↓↓↓

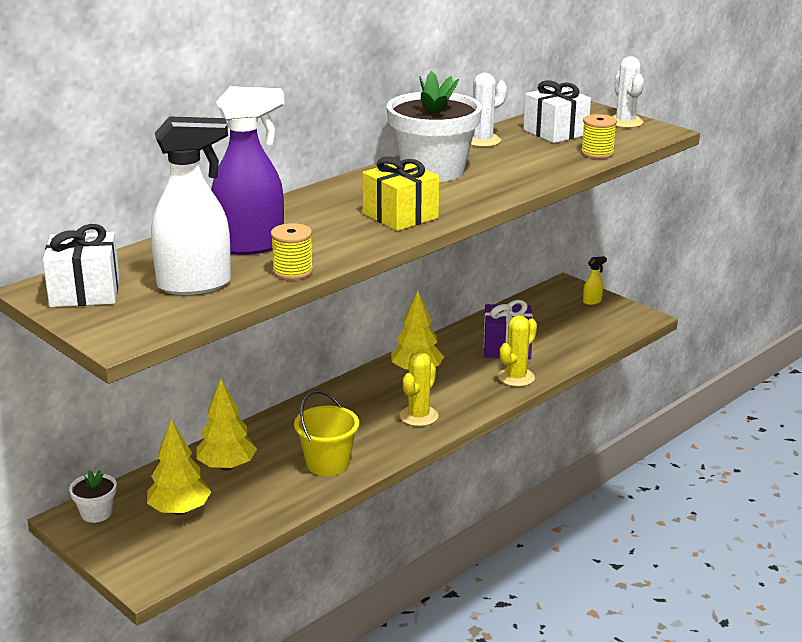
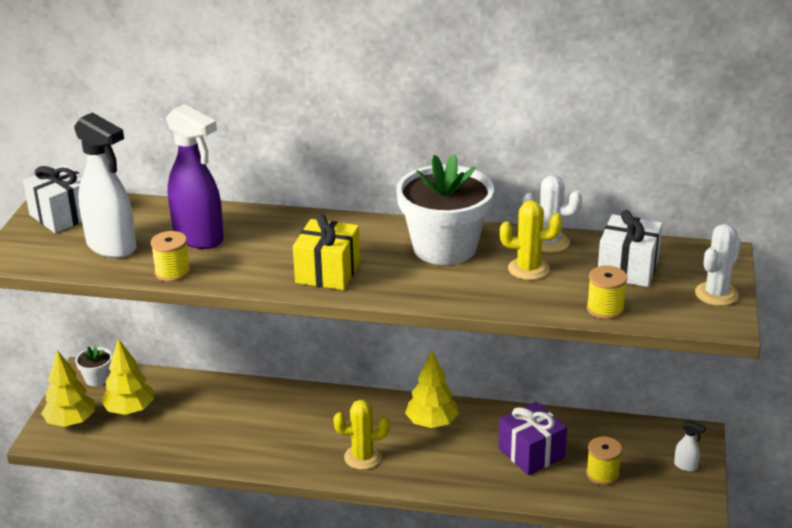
camera: 55 degrees right, 5 degrees up
(227, 466) = (201, 402): yellow tree -> yellow tree (71, 422)
(327, 463) = (249, 445): yellow bucket -> none
(516, 377) = (485, 481): yellow cactus -> yellow cactus (528, 269)
(564, 332) = (602, 474): none -> yellow spool
(592, 301) = (686, 466): yellow spray bottle -> white spray bottle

↑↑↑

* **WHAT IS REQUIRED**:
Copy exactly, with no other lines, the stretch of the material that begins at the line containing "(564, 332) = (602, 474): none -> yellow spool" and ends at its last line.

* **SOLUTION**:
(564, 332) = (602, 474): none -> yellow spool
(592, 301) = (686, 466): yellow spray bottle -> white spray bottle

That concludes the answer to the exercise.